Turn the records into a numbered list, starting at their first line and ending after the line that contains "103: (108, 59)". Omit blank lines and leave the pictures out.

>>>>

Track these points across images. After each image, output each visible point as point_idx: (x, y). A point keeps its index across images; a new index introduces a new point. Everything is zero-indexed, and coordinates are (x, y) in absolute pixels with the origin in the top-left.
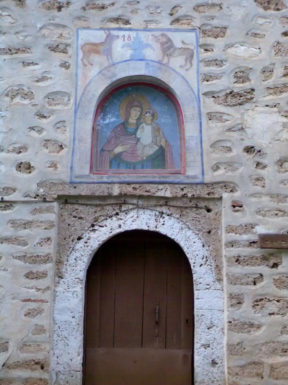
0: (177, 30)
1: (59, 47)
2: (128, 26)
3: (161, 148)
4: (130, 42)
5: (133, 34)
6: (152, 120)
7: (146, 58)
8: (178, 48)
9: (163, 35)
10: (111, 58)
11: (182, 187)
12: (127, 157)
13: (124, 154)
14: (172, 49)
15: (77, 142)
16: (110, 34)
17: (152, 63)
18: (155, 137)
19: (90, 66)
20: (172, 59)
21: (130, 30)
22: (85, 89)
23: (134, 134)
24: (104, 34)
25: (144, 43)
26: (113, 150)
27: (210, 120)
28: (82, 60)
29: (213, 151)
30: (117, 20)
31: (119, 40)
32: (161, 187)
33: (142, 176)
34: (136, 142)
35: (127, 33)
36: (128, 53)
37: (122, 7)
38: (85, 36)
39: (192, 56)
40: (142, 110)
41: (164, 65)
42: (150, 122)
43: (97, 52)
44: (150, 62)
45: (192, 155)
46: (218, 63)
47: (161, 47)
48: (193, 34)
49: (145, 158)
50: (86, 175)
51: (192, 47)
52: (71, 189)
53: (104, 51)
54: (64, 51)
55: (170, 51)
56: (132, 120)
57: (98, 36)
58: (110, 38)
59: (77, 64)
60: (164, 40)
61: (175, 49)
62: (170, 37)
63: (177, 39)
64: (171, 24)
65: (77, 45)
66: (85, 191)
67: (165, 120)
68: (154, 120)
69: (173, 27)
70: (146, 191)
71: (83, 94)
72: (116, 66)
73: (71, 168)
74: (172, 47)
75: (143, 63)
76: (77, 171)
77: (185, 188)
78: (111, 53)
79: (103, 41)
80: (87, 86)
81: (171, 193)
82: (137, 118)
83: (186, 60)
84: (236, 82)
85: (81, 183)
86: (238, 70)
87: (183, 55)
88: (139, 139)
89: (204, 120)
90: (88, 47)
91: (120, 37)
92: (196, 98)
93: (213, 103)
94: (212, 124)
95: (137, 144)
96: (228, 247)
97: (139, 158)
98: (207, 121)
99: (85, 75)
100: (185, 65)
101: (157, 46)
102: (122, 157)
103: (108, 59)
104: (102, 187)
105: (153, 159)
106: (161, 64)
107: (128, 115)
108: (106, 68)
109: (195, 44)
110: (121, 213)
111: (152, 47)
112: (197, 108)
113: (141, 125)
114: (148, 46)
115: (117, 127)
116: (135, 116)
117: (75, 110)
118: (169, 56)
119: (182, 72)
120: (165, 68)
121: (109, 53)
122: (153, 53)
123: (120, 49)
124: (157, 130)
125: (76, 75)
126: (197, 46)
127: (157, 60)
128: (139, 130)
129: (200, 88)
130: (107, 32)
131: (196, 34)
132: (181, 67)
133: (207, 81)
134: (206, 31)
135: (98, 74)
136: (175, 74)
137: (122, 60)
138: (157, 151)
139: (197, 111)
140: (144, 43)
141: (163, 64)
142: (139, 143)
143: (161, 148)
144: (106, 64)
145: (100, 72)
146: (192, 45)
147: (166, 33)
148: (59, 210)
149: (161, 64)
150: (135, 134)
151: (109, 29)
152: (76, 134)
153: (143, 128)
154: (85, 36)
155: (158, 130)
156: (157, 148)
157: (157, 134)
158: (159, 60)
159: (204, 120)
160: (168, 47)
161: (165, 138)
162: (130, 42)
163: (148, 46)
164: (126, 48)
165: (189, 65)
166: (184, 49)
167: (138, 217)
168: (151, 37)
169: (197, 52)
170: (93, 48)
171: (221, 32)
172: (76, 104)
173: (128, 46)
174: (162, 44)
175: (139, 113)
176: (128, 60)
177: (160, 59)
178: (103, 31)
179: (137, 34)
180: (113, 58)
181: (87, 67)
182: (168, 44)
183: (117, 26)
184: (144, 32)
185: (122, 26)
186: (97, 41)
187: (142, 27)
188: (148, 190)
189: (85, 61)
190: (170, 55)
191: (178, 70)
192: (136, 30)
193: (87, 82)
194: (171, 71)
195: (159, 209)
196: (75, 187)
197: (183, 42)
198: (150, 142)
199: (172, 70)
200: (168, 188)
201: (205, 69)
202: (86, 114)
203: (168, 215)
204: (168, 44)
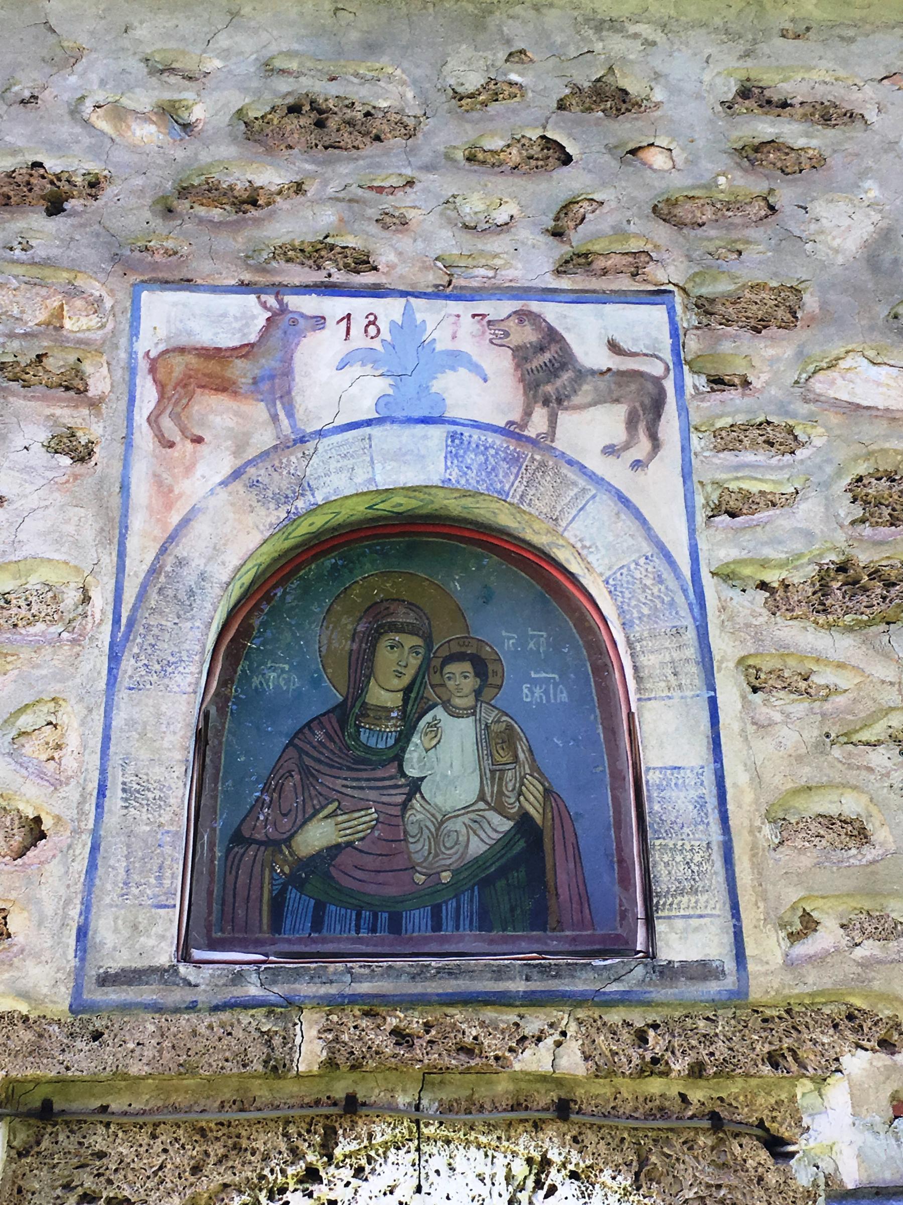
0: (580, 297)
1: (48, 362)
2: (368, 278)
3: (524, 822)
4: (376, 344)
5: (389, 310)
6: (478, 693)
7: (449, 414)
8: (593, 372)
9: (522, 316)
10: (290, 415)
11: (639, 1024)
12: (359, 874)
13: (343, 858)
14: (566, 376)
15: (115, 800)
16: (284, 309)
17: (476, 435)
18: (493, 772)
19: (189, 446)
20: (565, 418)
21: (376, 292)
22: (163, 550)
23: (392, 760)
24: (258, 310)
25: (439, 347)
26: (288, 841)
27: (755, 690)
28: (153, 420)
29: (781, 843)
30: (316, 253)
31: (325, 333)
32: (534, 1023)
33: (439, 970)
34: (400, 799)
35: (360, 306)
36: (366, 392)
37: (337, 199)
38: (170, 317)
39: (657, 406)
40: (429, 645)
41: (533, 442)
42: (470, 701)
43: (224, 387)
44: (467, 431)
45: (679, 858)
46: (779, 439)
47: (518, 366)
48: (657, 314)
49: (446, 877)
50: (153, 970)
51: (656, 369)
52: (79, 1044)
53: (255, 381)
54: (73, 385)
55: (559, 383)
56: (384, 694)
57: (224, 318)
58: (282, 327)
59: (128, 441)
60: (528, 335)
61: (582, 374)
62: (553, 324)
63: (588, 333)
64: (558, 272)
65: (132, 354)
66: (149, 1053)
67: (538, 692)
68: (488, 692)
69: (564, 283)
70: (462, 1049)
71: (154, 571)
72: (311, 445)
73: (82, 933)
74: (563, 366)
75: (437, 433)
76: (115, 949)
77: (655, 1026)
78: (289, 392)
79: (253, 338)
80: (173, 538)
81: (586, 1059)
82: (406, 680)
83: (631, 423)
84: (863, 521)
85: (125, 1008)
86: (862, 469)
87: (617, 401)
88: (415, 786)
89: (730, 691)
90: (179, 365)
91: (331, 323)
92: (685, 591)
93: (765, 612)
94: (775, 706)
95: (405, 806)
96: (620, 386)
97: (420, 878)
98: (744, 697)
99: (165, 492)
100: (627, 446)
101: (498, 364)
102: (334, 872)
103: (275, 418)
104: (238, 1033)
105: (486, 883)
106: (519, 438)
107: (361, 667)
108: (265, 455)
109: (668, 356)
110: (332, 1169)
111: (476, 368)
112: (691, 635)
113: (428, 718)
114: (456, 359)
115: (308, 725)
116: (399, 675)
117: (112, 645)
118: (557, 403)
119: (614, 472)
120: (538, 457)
121: (277, 387)
122: (484, 391)
123: (332, 374)
124: (499, 743)
125: (125, 488)
126: (678, 364)
127: (502, 424)
128: (416, 739)
129: (703, 545)
130: (271, 301)
131: (671, 312)
132: (610, 450)
133: (733, 515)
134: (712, 301)
135: (224, 483)
136: (582, 482)
137: (341, 421)
138: (507, 840)
139: (692, 652)
140: (439, 347)
141: (528, 439)
142: (416, 803)
143: (524, 822)
144: (265, 439)
145: (236, 474)
146: (657, 357)
147: (535, 306)
148: (10, 1160)
149: (519, 438)
150: (399, 759)
151: (279, 290)
152: (115, 759)
153: (434, 726)
154: (170, 317)
155: (508, 739)
156: (506, 825)
157: (504, 757)
158: (511, 423)
159: (730, 691)
160: (547, 370)
161: (542, 778)
162: (376, 344)
163: (456, 359)
164: (355, 370)
165: (644, 444)
166: (621, 374)
167: (419, 1189)
168: (468, 325)
169: (680, 389)
170: (205, 371)
171: (777, 312)
172: (116, 621)
173: (367, 357)
174: (521, 355)
175: (415, 662)
176: (369, 423)
177: (516, 416)
178: (253, 298)
179: (408, 312)
180: (300, 414)
181: (175, 453)
182: (547, 356)
183: (319, 277)
184: (440, 303)
185: (339, 277)
186: (227, 341)
187: (430, 279)
188: (469, 1040)
189: (167, 423)
190: (559, 401)
191: (596, 463)
192: (404, 294)
193: (175, 519)
194: (565, 470)
195: (525, 1145)
196: (97, 1036)
197: (614, 347)
198: (473, 797)
199: (571, 462)
200: (572, 1029)
201: (716, 467)
202: (166, 668)
203: (574, 1175)
204: (547, 356)
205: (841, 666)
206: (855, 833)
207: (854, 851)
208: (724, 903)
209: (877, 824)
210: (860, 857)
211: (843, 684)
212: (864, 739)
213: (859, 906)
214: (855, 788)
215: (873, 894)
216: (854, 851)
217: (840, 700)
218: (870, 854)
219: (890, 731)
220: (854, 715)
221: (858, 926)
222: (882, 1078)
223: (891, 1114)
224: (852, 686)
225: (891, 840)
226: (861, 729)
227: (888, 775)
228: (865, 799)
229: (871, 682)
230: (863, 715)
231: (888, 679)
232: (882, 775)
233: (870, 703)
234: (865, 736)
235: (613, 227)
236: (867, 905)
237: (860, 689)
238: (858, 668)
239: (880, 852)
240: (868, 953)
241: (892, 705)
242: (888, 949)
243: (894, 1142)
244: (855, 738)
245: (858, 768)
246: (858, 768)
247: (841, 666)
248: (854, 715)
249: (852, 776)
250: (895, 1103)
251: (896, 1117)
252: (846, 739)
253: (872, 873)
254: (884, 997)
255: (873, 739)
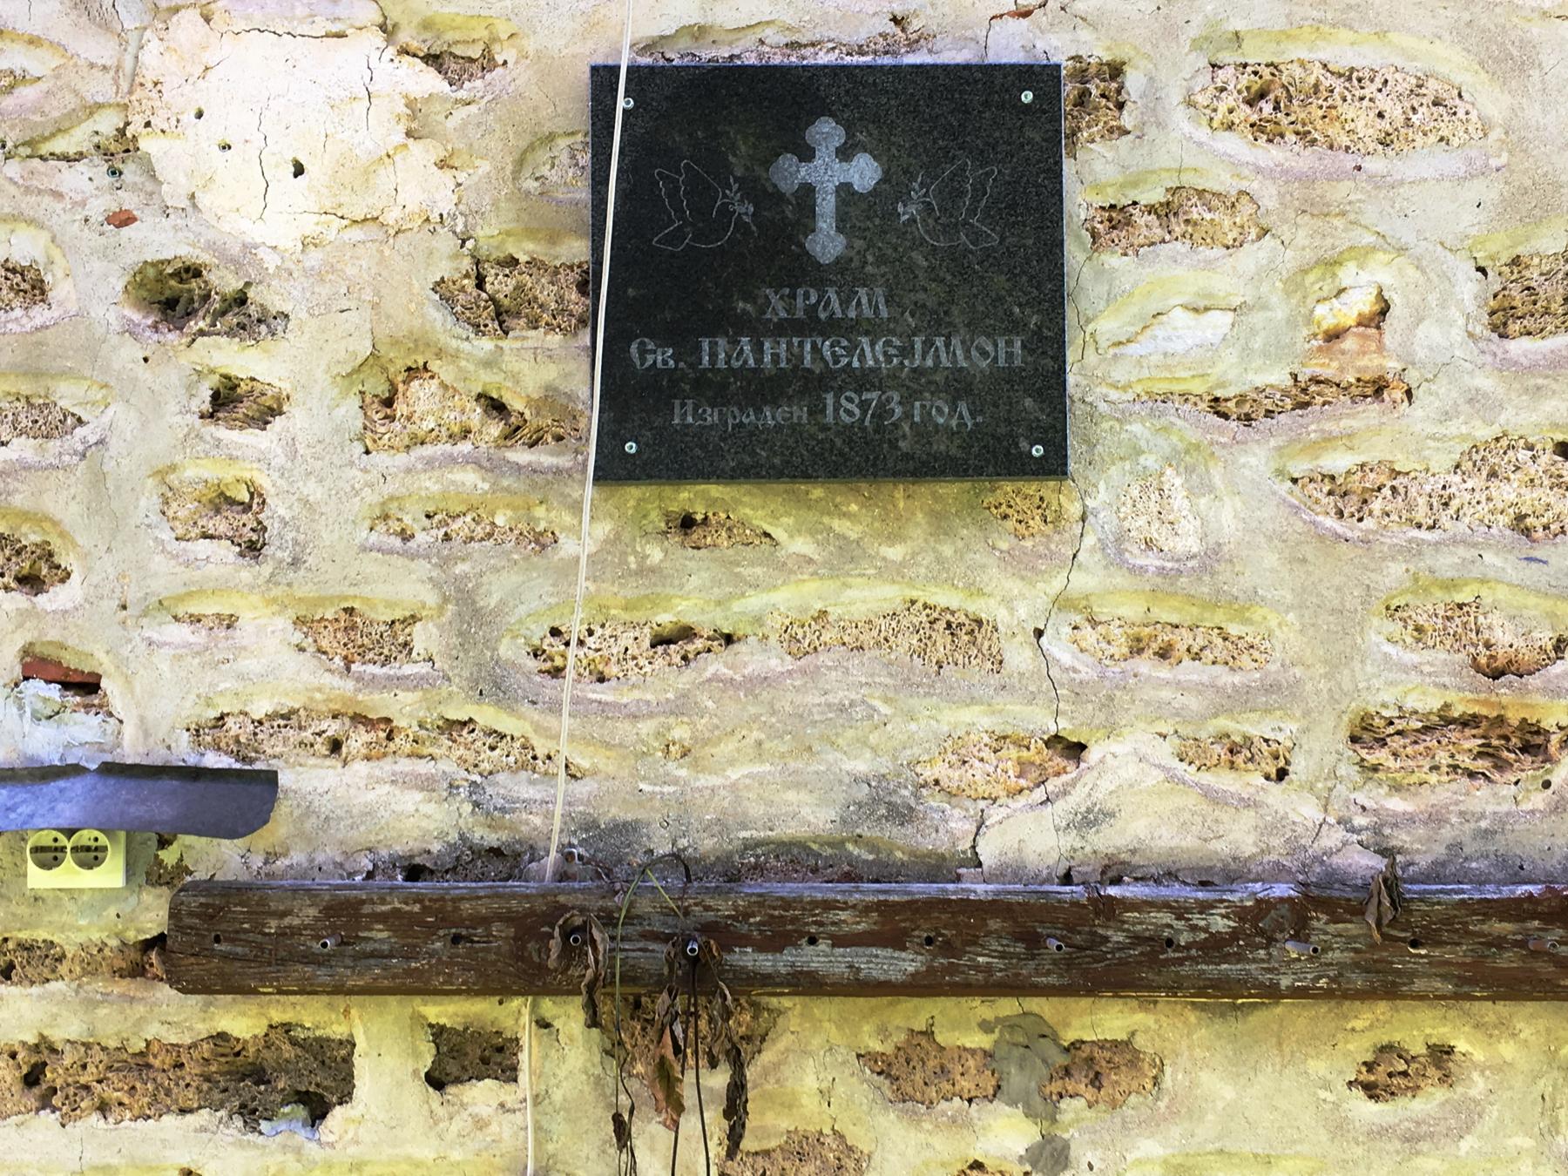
205: (34, 41)
206: (24, 286)
207: (18, 312)
208: (750, 493)
209: (60, 274)
210: (25, 320)
211: (35, 70)
212: (58, 151)
213: (14, 390)
214: (31, 222)
215: (37, 374)
216: (18, 312)
217: (27, 93)
218: (40, 315)
219: (96, 139)
220: (43, 113)
221: (10, 417)
222: (11, 627)
223: (18, 672)
224: (48, 72)
225: (73, 297)
226: (53, 135)
227: (83, 204)
228: (44, 237)
229: (75, 65)
230: (56, 114)
231: (100, 62)
232: (75, 204)
233: (69, 97)
234: (60, 145)
235: (1288, 294)
236: (25, 389)
237: (58, 77)
238: (59, 44)
239: (56, 315)
240: (15, 457)
241: (100, 99)
242: (44, 450)
243: (15, 710)
244: (45, 149)
245: (40, 192)
246: (40, 192)
247: (34, 41)
248: (43, 113)
249: (28, 204)
250: (28, 659)
251: (26, 678)
252: (28, 151)
253: (39, 344)
254: (26, 516)
255: (72, 151)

<<<<

• **Solution to this problem**:
1. Track these points across images. After each image, output each visible point as point_idx: (x, y). A point keeps its index across images; a new index introduces a new point. Everything is zero-indexed, and coordinates are (x, y) in absolute pixels with the origin in the top-left.
2. 0: (177, 30)
3. 1: (59, 47)
4. 2: (128, 26)
5. 3: (161, 148)
6. 4: (130, 42)
7. 5: (133, 34)
8. 6: (152, 120)
9. 7: (146, 58)
10. 8: (178, 48)
11. 9: (163, 35)
12. 10: (111, 58)
13. 11: (182, 187)
14. 12: (127, 157)
15. 13: (124, 154)
16. 14: (172, 49)
17. 15: (77, 142)
18. 16: (110, 34)
19. 17: (152, 63)
20. 18: (155, 137)
21. 19: (90, 66)
22. 20: (172, 59)
23. 21: (130, 30)
24. 22: (85, 89)
25. 23: (134, 134)
26. 24: (104, 34)
27. 25: (144, 43)
28. 26: (113, 150)
29. 27: (210, 120)
30. 28: (82, 60)
31. 29: (213, 151)
32. 30: (117, 20)
33. 31: (119, 40)
34. 32: (161, 187)
35. 33: (142, 176)
36. 34: (136, 142)
37. 35: (127, 33)
38. 36: (128, 53)
39. 37: (122, 7)
40. 38: (85, 36)
41. 39: (192, 56)
42. 40: (142, 110)
43. 41: (164, 65)
44. 42: (150, 122)
45. 43: (97, 52)
46. 44: (150, 62)
47. 45: (192, 155)
48. 46: (218, 63)
49. 47: (161, 47)
50. 48: (193, 34)
51. 49: (145, 158)
52. 50: (86, 175)
53. 51: (192, 47)
54. 52: (71, 189)
55. 53: (104, 51)
56. 54: (64, 51)
57. 55: (170, 51)
58. 56: (132, 120)
59. 57: (98, 36)
60. 58: (110, 38)
61. 59: (77, 64)
62. 60: (164, 40)
63. 61: (175, 49)
64. 62: (170, 37)
65. 63: (177, 39)
66. 64: (171, 24)
67. 65: (77, 45)
68. 66: (85, 191)
69. 67: (165, 120)
70. 68: (154, 120)
71. 69: (173, 27)
72. 70: (146, 191)
73. 71: (83, 94)
74. 72: (116, 66)
75. 73: (71, 168)
76. 74: (172, 47)
77. 75: (143, 63)
78. 76: (77, 171)
79. 77: (185, 188)
80. 78: (111, 53)
81. 79: (103, 41)
82. 80: (87, 86)
83. 81: (171, 193)
84. 82: (137, 118)
85. 83: (186, 60)
86. 84: (236, 82)
87. 85: (81, 183)
88. 86: (238, 70)
89. 87: (183, 55)
90. 88: (139, 139)
91. 89: (204, 120)
92. 90: (88, 47)
93. 91: (120, 37)
94. 92: (196, 98)
95. 93: (213, 103)
96. 94: (212, 124)
97. 95: (137, 144)
98. 96: (228, 247)
99. 97: (139, 158)
100. 98: (207, 121)
101. 99: (85, 75)
102. 100: (185, 65)
103. 101: (157, 46)
104. 102: (122, 157)
105. 103: (108, 59)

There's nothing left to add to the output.